The task: Beginning with the line that contains "kasiditon (black) (3rd from left)", copy each subsequent line of the data below through the last one, including both ends but not the pictures.
___ Exercise material
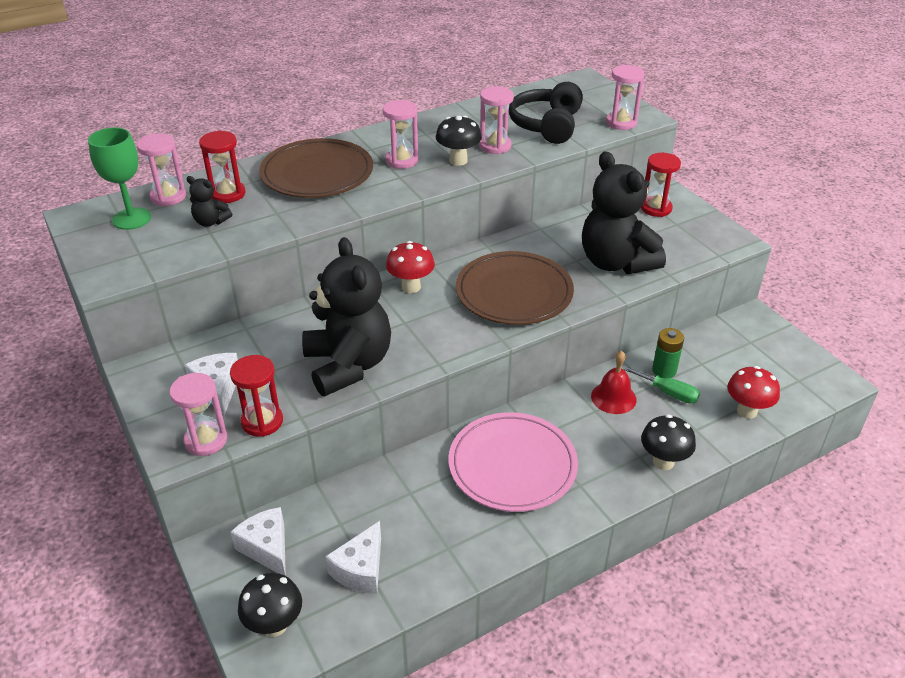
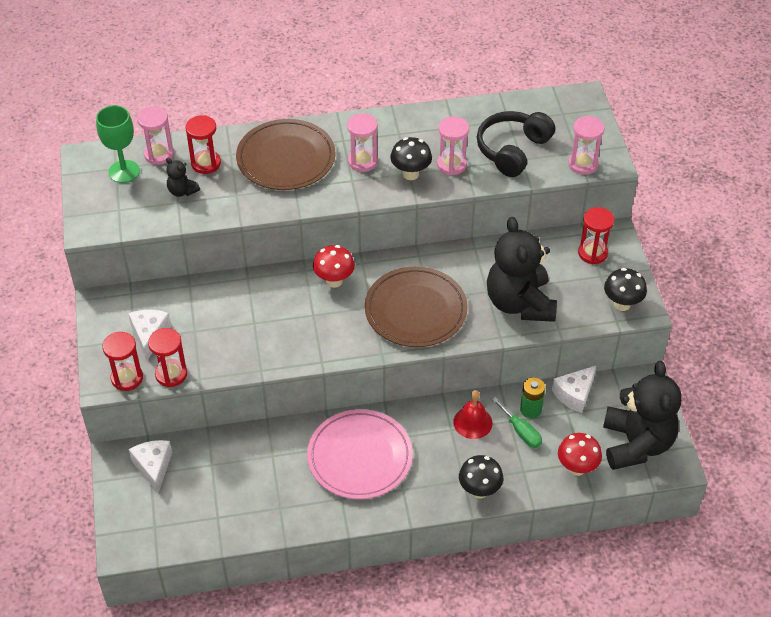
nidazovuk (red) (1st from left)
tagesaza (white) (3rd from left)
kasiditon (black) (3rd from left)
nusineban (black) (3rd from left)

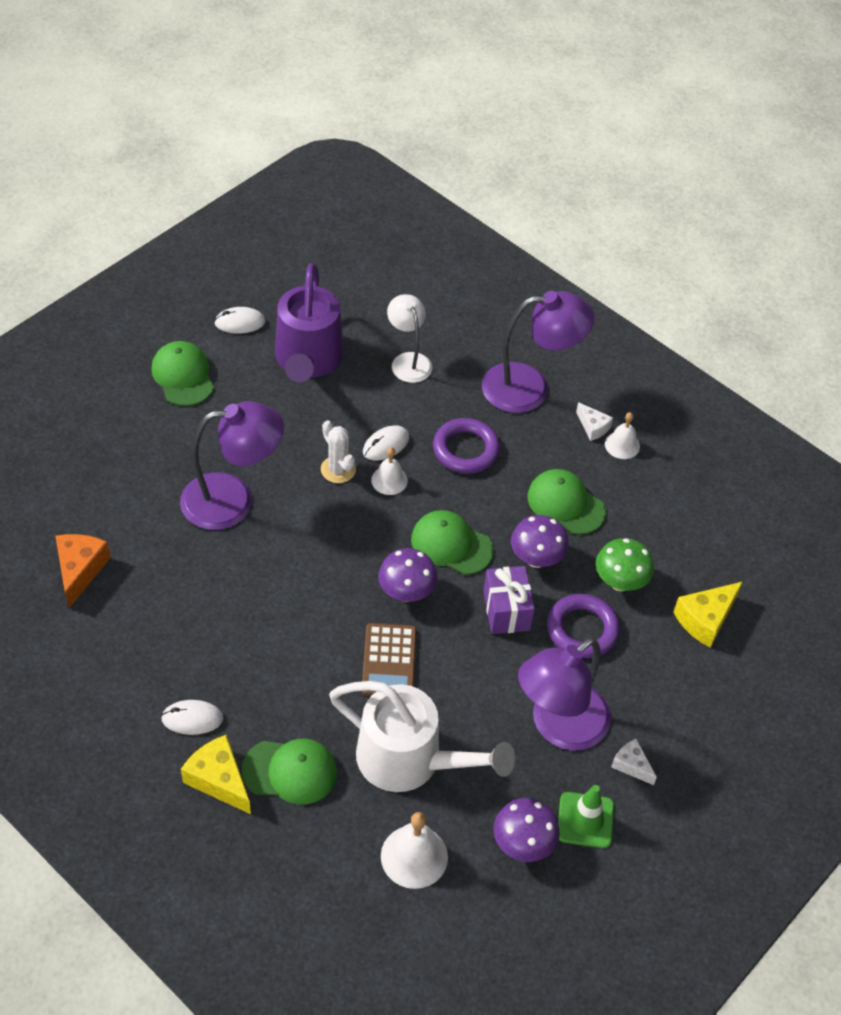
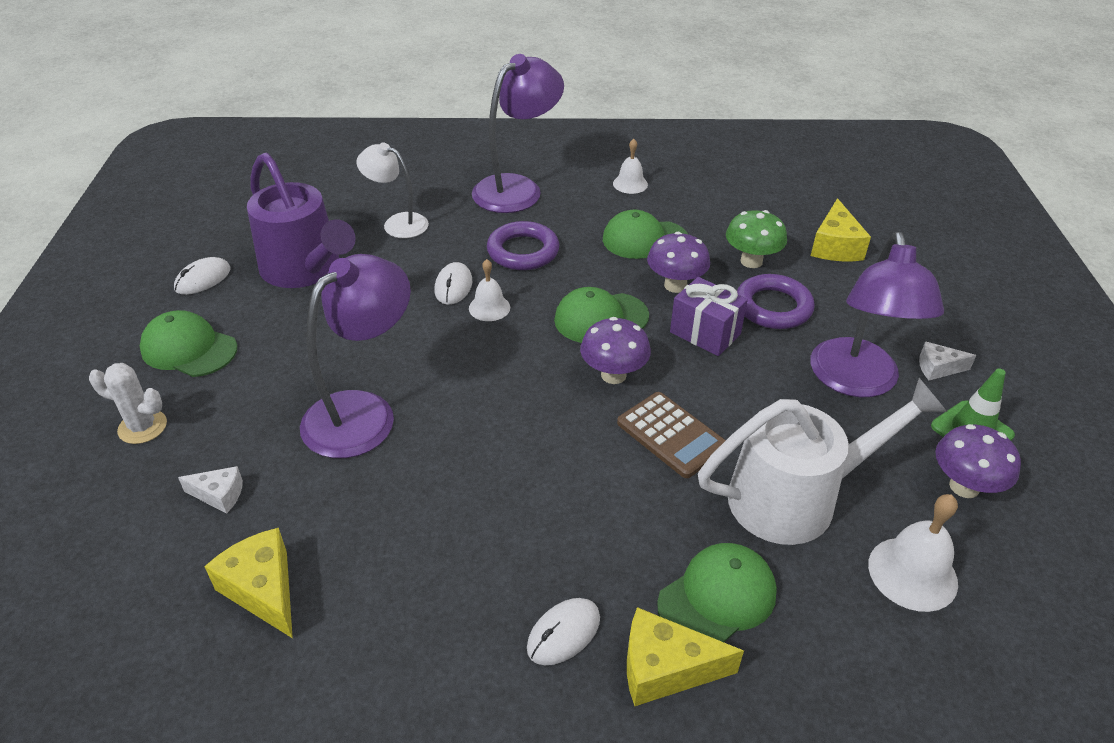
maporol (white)
tagesaza (white) (1st from left)
tagesaza (yellow) (1st from left)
______
Solution for this exercise:
kasiditon (black) (3rd from left)
nusineban (black) (3rd from left)

maporol (white)
tagesaza (white) (1st from left)
tagesaza (yellow) (1st from left)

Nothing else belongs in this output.